* Directions for this task *
Consider the listing below. Extract exactly the lines from the line containing "Is there stroma here? Return masks as SVG." to the line containing "Return results in", both included.
::: Material for this task :::
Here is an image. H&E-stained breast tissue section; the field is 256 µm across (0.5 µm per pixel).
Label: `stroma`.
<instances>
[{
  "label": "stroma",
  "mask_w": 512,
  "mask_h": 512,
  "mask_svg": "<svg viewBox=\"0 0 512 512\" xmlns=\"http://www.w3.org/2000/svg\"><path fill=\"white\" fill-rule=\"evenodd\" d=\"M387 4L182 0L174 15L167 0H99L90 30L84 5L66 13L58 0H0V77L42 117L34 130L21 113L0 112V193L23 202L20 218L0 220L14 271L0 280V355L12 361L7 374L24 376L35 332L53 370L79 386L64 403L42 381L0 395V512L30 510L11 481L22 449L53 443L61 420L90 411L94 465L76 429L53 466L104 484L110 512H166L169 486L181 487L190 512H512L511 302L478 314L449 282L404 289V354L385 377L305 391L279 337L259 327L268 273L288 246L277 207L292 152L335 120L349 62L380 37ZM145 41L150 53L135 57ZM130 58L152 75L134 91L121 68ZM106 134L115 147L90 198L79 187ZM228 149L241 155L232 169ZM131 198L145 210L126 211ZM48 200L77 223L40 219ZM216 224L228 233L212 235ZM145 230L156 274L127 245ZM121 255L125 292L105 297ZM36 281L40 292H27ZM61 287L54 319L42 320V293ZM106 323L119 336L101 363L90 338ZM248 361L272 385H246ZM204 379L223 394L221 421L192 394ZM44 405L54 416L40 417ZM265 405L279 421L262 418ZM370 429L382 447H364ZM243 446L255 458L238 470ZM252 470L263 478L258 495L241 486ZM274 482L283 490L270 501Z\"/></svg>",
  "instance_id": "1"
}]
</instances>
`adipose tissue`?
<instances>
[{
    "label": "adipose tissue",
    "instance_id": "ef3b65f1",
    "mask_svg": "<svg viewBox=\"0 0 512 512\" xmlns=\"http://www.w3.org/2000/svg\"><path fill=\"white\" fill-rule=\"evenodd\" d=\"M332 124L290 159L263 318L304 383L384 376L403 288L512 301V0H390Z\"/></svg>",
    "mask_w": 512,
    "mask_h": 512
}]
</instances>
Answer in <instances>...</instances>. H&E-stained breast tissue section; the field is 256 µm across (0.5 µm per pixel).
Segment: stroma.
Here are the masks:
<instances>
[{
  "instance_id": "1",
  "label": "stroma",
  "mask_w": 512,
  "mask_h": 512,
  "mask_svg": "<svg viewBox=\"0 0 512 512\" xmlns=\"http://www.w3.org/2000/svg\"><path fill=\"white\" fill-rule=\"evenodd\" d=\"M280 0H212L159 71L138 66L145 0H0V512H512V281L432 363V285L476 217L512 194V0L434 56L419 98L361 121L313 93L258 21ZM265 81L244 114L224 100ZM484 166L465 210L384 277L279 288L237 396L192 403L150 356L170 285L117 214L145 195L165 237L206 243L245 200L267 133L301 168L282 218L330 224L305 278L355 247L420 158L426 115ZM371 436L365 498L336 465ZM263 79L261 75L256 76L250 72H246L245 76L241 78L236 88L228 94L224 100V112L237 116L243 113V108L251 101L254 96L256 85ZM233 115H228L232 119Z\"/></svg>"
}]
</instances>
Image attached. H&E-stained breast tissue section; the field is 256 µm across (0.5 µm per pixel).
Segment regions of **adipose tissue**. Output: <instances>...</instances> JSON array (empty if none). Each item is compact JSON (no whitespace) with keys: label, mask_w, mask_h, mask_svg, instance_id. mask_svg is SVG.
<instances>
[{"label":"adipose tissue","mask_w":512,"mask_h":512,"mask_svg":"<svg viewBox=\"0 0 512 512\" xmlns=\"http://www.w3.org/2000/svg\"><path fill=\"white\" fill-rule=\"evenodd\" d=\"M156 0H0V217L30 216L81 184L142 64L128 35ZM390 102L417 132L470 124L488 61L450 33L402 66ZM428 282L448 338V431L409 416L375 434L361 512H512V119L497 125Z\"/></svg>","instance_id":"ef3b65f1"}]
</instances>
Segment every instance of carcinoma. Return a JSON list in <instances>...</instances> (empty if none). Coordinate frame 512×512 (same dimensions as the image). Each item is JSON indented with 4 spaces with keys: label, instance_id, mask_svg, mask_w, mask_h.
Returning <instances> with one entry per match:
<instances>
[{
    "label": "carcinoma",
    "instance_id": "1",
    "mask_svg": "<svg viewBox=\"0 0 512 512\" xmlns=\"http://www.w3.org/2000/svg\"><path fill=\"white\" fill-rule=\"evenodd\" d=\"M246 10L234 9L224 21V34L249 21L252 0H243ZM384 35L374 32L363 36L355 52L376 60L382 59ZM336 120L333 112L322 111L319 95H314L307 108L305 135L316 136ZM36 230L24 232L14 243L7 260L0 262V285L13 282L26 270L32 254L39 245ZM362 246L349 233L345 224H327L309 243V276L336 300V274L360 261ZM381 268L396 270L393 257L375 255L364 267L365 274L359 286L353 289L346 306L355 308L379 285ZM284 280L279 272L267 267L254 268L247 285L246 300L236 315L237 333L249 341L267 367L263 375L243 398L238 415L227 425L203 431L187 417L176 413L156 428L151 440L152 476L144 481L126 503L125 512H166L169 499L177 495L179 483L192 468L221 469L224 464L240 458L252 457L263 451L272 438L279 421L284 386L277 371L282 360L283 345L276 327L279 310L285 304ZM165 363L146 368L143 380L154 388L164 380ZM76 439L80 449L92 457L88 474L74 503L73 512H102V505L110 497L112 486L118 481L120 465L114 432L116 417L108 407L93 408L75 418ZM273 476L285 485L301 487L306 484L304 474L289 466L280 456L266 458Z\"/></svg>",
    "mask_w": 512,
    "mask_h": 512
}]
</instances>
:::
::: Material for this task :::
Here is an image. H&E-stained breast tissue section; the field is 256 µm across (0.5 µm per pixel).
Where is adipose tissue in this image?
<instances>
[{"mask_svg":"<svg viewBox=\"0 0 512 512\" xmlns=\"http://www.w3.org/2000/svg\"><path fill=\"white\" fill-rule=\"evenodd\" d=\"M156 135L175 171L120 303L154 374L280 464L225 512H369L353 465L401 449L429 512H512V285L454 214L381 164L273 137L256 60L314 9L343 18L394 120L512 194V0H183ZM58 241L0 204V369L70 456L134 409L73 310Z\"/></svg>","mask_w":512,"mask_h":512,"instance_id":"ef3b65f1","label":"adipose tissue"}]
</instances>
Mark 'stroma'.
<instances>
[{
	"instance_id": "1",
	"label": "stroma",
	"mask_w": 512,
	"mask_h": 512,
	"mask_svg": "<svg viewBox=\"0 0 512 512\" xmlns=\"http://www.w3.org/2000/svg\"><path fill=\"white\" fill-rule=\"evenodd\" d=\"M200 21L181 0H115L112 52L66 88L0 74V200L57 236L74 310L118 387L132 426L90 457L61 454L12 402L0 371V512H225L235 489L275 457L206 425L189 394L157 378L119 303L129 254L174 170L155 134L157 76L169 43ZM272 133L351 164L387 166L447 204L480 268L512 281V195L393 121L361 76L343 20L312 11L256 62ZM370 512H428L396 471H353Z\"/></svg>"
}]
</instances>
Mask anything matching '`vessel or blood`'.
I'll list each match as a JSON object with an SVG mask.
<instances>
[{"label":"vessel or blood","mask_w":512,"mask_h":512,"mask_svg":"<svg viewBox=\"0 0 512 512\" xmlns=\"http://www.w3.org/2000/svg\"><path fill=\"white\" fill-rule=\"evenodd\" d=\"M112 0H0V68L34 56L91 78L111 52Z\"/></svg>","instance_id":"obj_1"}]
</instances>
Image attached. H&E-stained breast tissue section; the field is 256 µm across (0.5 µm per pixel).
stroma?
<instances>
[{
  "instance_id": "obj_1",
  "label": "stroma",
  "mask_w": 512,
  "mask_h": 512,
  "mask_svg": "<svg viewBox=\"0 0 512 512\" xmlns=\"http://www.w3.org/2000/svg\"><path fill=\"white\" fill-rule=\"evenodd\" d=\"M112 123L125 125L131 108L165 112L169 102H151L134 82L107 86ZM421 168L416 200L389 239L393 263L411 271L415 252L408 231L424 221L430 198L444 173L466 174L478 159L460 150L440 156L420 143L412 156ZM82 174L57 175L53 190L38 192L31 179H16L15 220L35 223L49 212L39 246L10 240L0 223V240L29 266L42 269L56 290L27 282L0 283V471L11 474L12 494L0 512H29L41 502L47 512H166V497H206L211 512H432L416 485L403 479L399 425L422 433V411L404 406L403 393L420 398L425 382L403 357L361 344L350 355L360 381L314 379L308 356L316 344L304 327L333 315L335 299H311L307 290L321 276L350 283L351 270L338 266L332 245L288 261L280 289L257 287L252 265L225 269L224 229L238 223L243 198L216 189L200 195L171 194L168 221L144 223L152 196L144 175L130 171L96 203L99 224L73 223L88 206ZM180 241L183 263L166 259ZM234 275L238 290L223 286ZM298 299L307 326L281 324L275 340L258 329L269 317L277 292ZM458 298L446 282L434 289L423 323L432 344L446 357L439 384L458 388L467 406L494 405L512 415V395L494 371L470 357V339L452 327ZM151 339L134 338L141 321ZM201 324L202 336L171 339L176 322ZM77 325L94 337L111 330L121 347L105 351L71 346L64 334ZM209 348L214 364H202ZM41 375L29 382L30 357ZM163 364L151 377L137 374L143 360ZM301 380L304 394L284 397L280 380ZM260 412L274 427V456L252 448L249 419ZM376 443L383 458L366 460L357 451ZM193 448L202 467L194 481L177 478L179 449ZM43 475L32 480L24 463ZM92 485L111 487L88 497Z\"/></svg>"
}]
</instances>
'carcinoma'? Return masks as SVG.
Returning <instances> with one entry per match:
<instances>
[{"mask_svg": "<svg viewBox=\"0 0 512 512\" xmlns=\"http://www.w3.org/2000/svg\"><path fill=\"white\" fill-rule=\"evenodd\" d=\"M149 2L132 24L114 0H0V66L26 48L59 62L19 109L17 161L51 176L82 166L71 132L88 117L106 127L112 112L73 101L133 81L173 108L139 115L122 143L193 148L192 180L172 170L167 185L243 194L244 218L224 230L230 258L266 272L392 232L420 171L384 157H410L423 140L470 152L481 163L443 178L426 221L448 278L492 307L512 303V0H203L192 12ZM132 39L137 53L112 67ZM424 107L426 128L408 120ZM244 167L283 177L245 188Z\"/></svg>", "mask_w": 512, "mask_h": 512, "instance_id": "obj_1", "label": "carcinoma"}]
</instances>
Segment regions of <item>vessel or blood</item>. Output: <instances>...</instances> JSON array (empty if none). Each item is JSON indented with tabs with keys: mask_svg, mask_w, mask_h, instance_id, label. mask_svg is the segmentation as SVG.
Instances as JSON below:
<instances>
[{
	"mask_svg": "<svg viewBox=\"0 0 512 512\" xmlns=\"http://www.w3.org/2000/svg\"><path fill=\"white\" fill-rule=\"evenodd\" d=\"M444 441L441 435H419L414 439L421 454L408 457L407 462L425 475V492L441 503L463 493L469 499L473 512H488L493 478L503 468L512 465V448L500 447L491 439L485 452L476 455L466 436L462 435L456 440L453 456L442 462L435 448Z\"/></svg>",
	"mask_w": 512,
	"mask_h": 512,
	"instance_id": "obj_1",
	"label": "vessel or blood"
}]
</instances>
:::
::: Material for this task :::
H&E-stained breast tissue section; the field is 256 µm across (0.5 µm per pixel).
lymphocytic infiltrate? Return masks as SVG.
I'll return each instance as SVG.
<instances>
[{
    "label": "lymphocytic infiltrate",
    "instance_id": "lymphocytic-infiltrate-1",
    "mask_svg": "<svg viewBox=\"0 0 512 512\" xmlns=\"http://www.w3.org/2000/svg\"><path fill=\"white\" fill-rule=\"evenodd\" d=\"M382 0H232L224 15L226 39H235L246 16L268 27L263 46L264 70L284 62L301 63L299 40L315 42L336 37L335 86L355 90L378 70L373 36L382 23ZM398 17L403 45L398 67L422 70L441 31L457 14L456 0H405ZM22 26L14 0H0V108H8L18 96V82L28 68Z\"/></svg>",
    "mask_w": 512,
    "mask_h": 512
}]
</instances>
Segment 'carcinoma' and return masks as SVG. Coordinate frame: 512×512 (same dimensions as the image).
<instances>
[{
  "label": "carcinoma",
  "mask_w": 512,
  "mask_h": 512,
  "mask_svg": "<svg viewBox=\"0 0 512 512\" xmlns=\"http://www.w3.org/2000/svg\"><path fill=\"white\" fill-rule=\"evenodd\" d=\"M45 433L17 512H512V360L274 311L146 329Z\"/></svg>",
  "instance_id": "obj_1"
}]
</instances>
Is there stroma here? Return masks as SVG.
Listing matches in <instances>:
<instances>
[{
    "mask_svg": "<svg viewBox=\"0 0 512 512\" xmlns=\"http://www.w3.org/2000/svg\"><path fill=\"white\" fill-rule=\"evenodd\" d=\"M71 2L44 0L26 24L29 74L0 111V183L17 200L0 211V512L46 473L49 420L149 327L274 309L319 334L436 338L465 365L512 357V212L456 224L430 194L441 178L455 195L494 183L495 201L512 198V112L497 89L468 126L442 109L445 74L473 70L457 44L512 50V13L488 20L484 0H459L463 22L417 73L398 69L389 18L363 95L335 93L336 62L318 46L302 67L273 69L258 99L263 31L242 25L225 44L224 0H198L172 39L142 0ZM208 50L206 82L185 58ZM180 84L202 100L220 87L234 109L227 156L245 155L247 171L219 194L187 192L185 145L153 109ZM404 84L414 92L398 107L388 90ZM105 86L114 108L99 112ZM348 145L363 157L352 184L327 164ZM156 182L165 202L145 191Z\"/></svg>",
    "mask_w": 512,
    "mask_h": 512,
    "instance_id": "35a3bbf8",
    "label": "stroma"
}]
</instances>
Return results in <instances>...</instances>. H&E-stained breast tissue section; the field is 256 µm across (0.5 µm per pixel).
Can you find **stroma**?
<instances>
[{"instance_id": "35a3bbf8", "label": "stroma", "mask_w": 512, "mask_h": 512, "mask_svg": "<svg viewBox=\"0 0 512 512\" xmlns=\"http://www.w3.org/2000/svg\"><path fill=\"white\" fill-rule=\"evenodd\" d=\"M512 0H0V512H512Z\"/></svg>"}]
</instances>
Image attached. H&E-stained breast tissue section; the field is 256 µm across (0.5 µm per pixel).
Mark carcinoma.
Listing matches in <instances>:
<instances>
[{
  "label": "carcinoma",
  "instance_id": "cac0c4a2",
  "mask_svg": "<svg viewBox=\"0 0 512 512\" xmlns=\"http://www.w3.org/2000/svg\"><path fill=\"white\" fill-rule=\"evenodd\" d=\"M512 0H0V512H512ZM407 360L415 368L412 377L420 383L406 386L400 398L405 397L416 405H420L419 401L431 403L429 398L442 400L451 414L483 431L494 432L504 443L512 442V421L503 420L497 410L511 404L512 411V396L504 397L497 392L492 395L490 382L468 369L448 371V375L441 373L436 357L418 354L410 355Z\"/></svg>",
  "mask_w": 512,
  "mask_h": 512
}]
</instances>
:::
* Result of the exercise *
Is there stroma here? Return masks as SVG.
Listing matches in <instances>:
<instances>
[{
    "mask_svg": "<svg viewBox=\"0 0 512 512\" xmlns=\"http://www.w3.org/2000/svg\"><path fill=\"white\" fill-rule=\"evenodd\" d=\"M71 2L44 0L26 24L29 74L0 111V183L17 200L0 211V512L46 473L49 420L149 327L274 309L319 334L436 338L465 365L512 357V212L456 224L430 194L441 178L455 195L494 183L495 201L512 198V112L497 89L468 126L442 109L445 74L473 70L457 44L512 50V13L488 20L484 0H459L463 22L417 73L398 69L389 18L363 95L335 93L336 62L318 46L302 67L273 69L258 99L263 31L242 25L225 44L224 0H198L172 39L142 0ZM208 50L206 82L185 58ZM180 84L202 100L220 87L234 109L227 156L245 155L247 171L219 194L187 192L185 145L153 109ZM404 84L414 92L398 107L388 90ZM105 86L114 108L99 112ZM348 145L363 157L352 184L327 164ZM156 182L165 202L145 191Z\"/></svg>",
    "mask_w": 512,
    "mask_h": 512,
    "instance_id": "35a3bbf8",
    "label": "stroma"
}]
</instances>
Return results in <instances>...</instances>. H&E-stained breast tissue section; the field is 256 µm across (0.5 µm per pixel).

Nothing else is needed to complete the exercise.